__What to work on__.
Starting at the top line and ending at the bottom one, repeat the entries exactly and drop every picture.

(Records from a data source)
===============
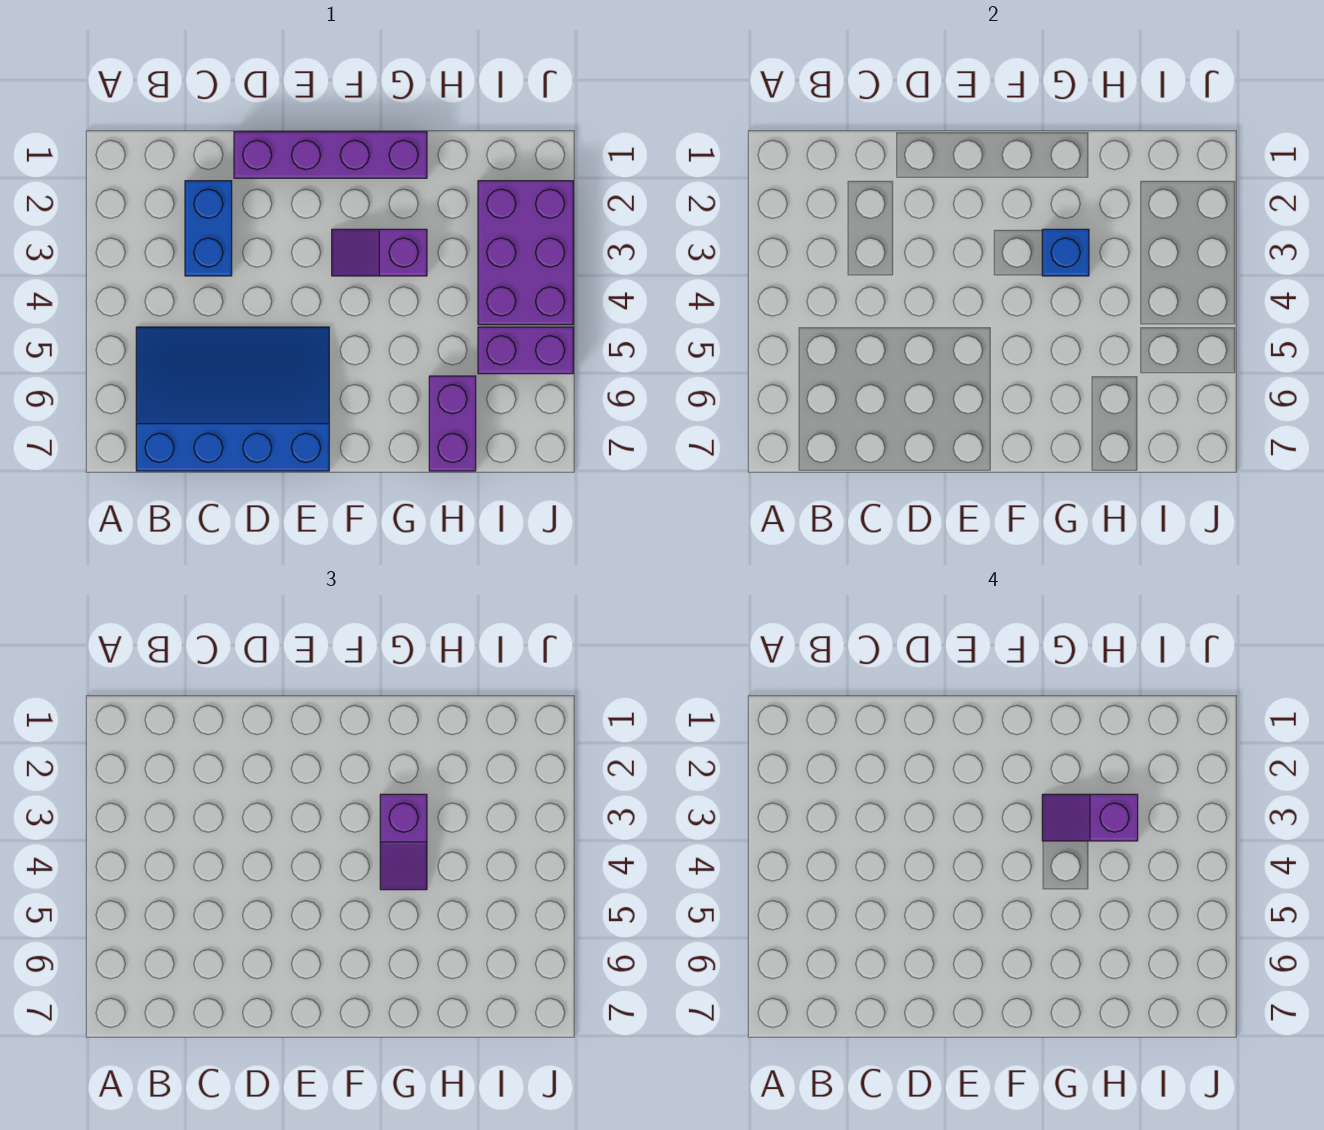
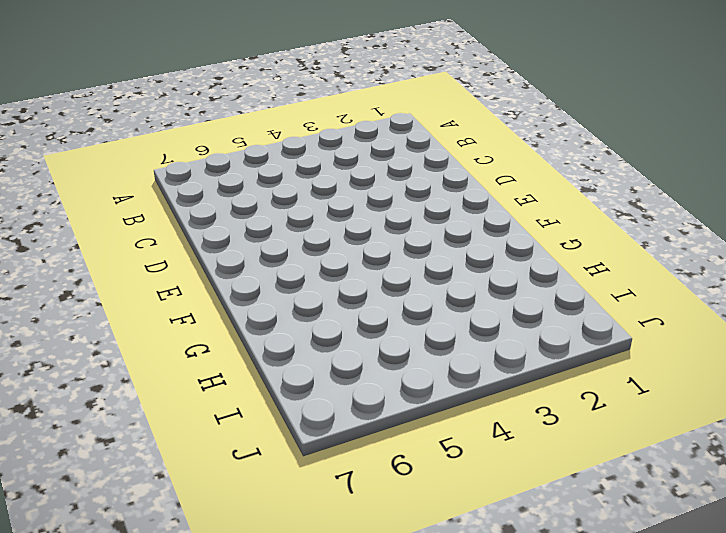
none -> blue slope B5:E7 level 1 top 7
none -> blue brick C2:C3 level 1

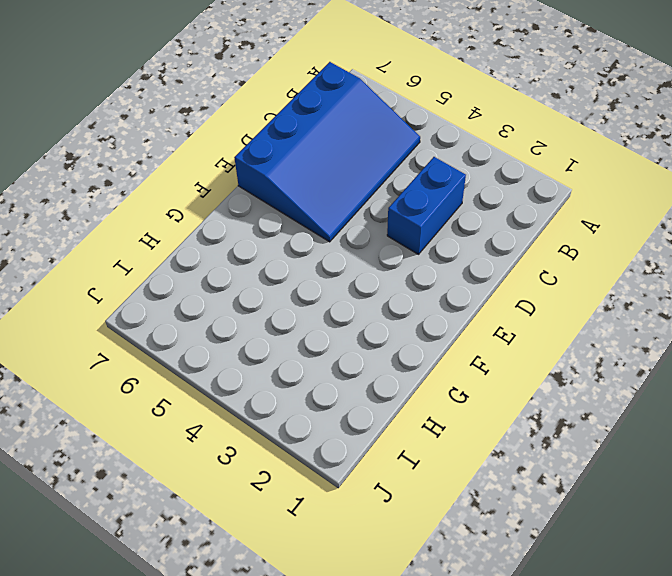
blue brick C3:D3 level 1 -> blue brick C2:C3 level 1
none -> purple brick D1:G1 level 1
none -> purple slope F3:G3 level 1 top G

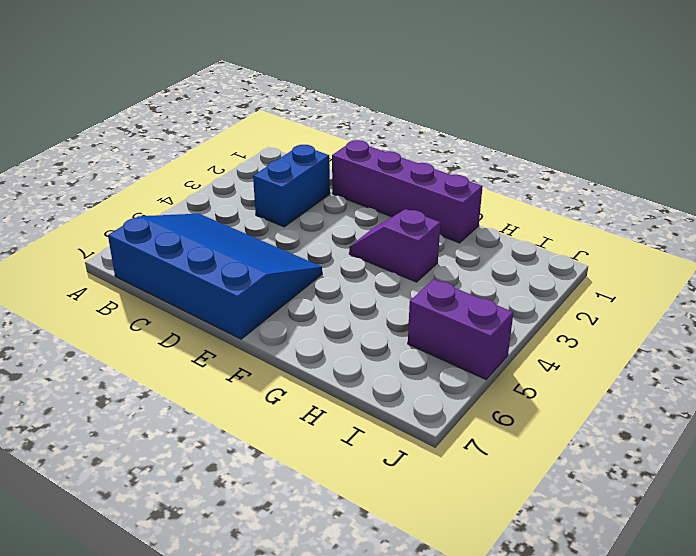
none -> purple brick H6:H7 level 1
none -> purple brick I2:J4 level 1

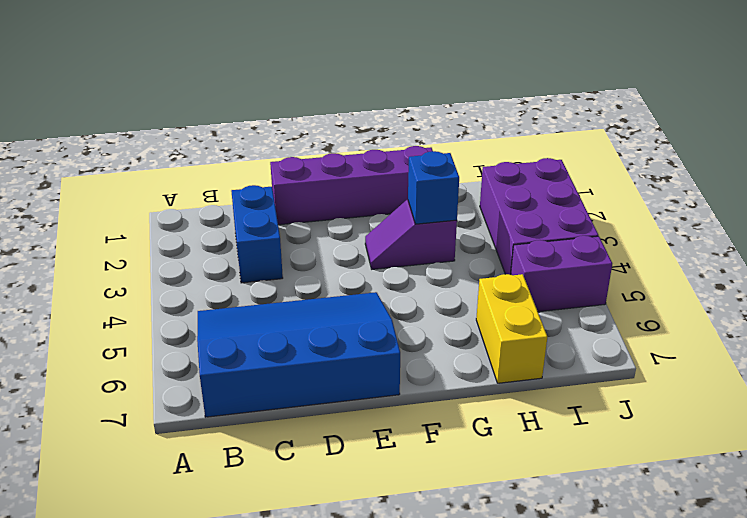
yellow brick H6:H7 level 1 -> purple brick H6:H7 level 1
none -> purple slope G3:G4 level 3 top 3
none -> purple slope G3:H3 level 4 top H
===============
__Response to the exercise__.
none -> blue slope B5:E7 level 1 top 7
none -> blue brick C2:C3 level 1

blue brick C3:D3 level 1 -> blue brick C2:C3 level 1
none -> purple brick D1:G1 level 1
none -> purple slope F3:G3 level 1 top G

none -> purple brick H6:H7 level 1
none -> purple brick I2:J4 level 1

yellow brick H6:H7 level 1 -> purple brick H6:H7 level 1
none -> purple slope G3:G4 level 3 top 3
none -> purple slope G3:H3 level 4 top H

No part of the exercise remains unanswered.